(Recorded data)

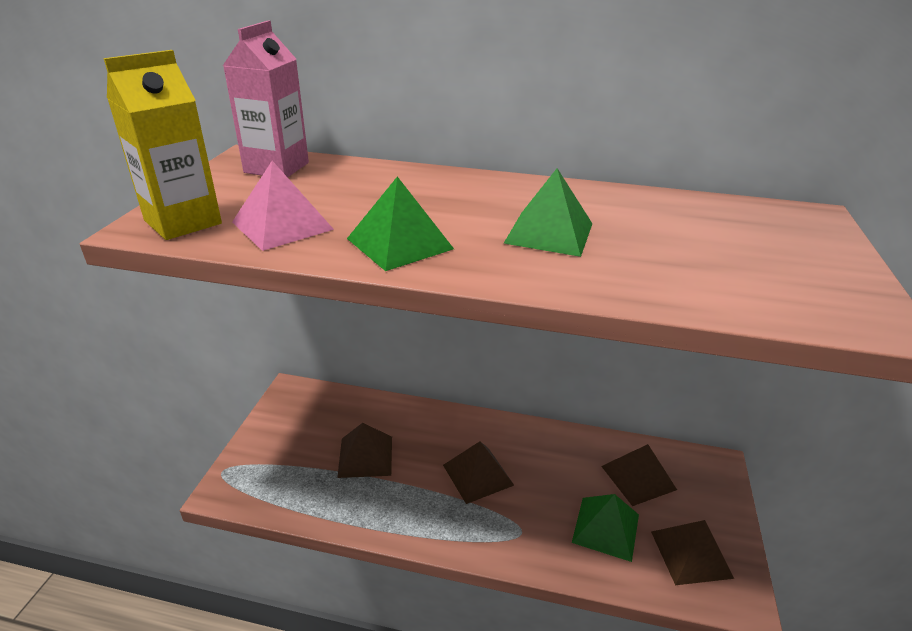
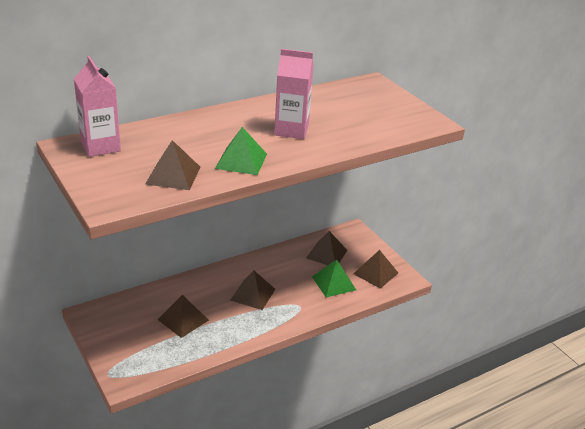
camera: 45 degrees left, 0 degrees up
yellow carton [104,50,222,240] -> none
pink pyramid [232,161,334,251] -> brown pyramid [145,140,201,190]
green pyramid [504,168,593,257] -> pink carton [274,49,314,139]

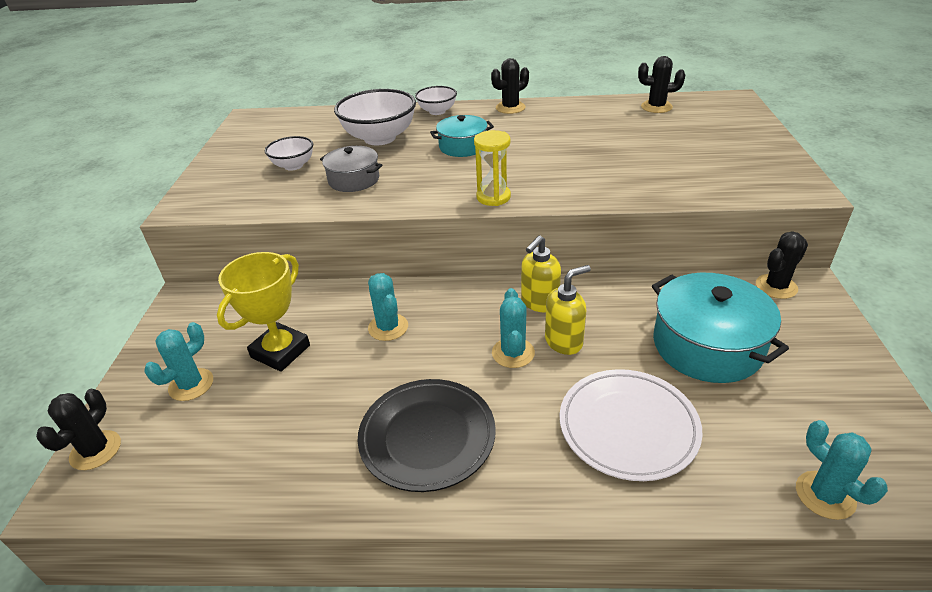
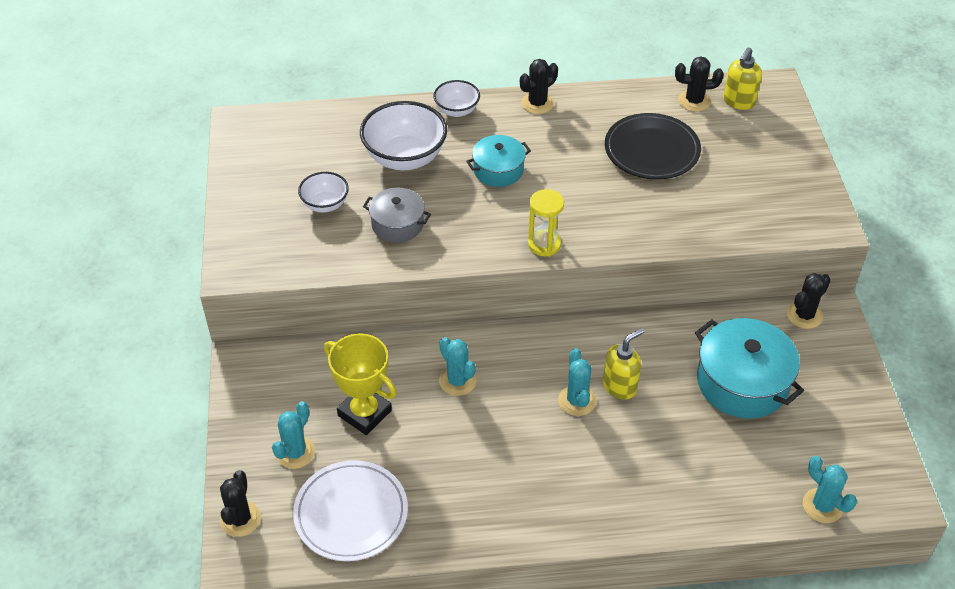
camera: 10 degrees left, 10 degrees up
yellow trophy [217,252,310,372] -> yellow trophy turned 75 degrees counterclockwise [324,333,397,435]
black plate [358,379,496,492] -> black plate moved to [605,113,701,180]
yellow soap dispenser [521,235,561,312] -> yellow soap dispenser moved to [723,47,762,110]
white plate [560,369,703,481] -> white plate moved to [293,460,408,561]

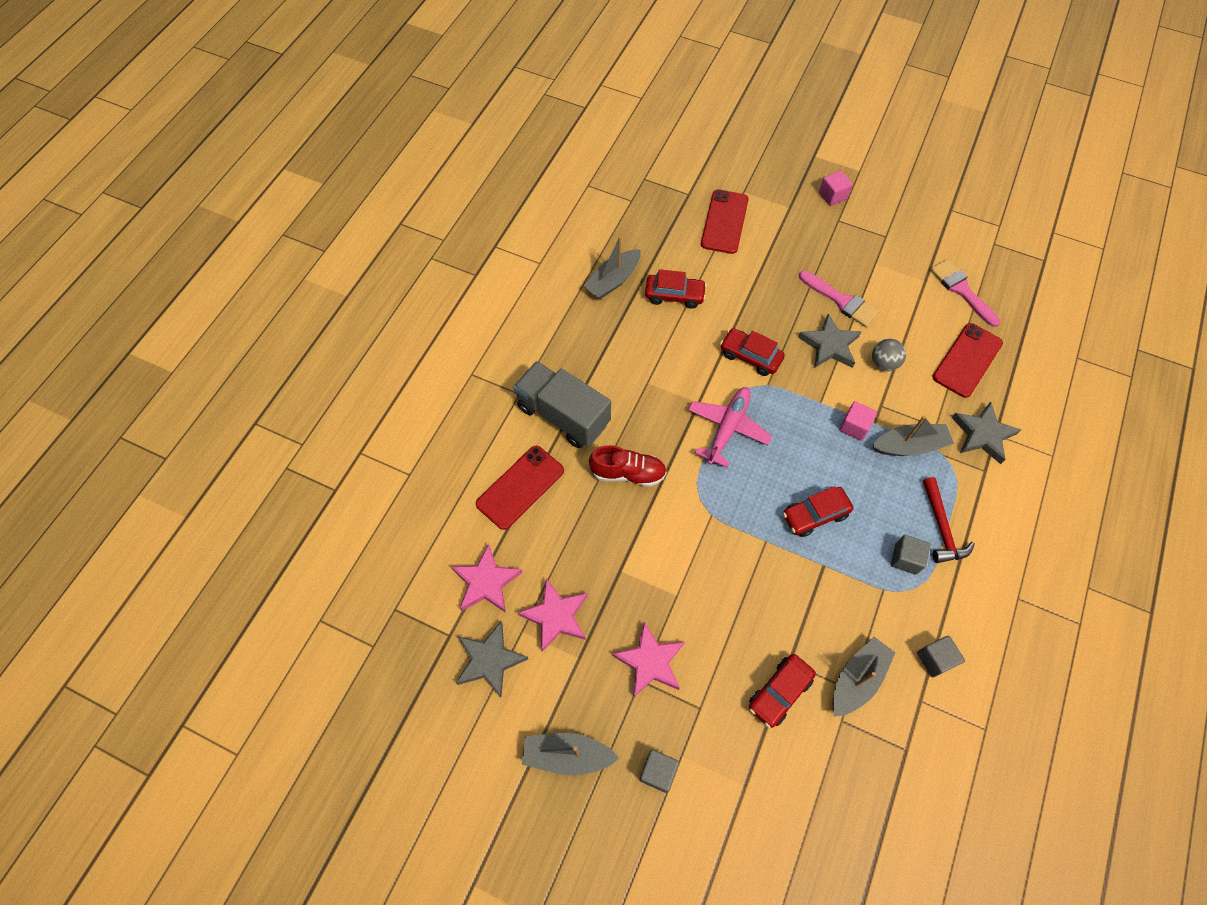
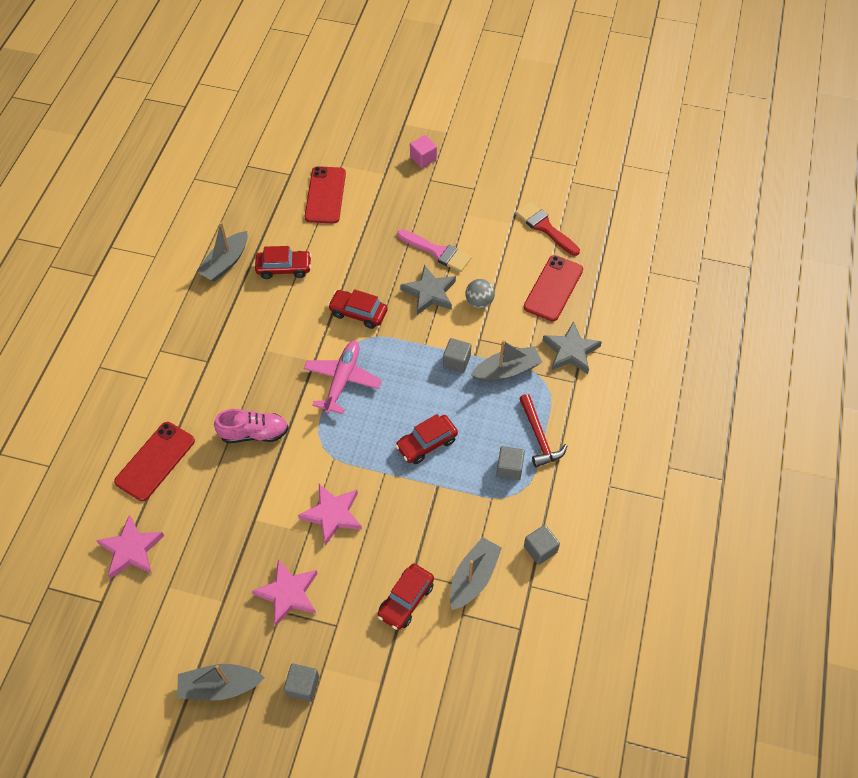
camera: 10 degrees left, 5 degrees down
grey star [456,621,528,697] -> none
grey truck [513,361,611,448] -> none
pink star [517,579,588,652] -> pink star moved to [298,484,362,546]
red shoe [589,445,667,487] -> pink shoe [214,409,288,443]
pink cube [839,401,877,441] -> grey cube [443,338,471,373]
pink brush [930,259,1000,327] -> red brush [515,201,580,256]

#### [Task item]
Which of the lines above mention the word "plate"? Pull those lines out.

#### [Result]
black plate [358,379,496,492] -> black plate moved to [605,113,701,180]
white plate [560,369,703,481] -> white plate moved to [293,460,408,561]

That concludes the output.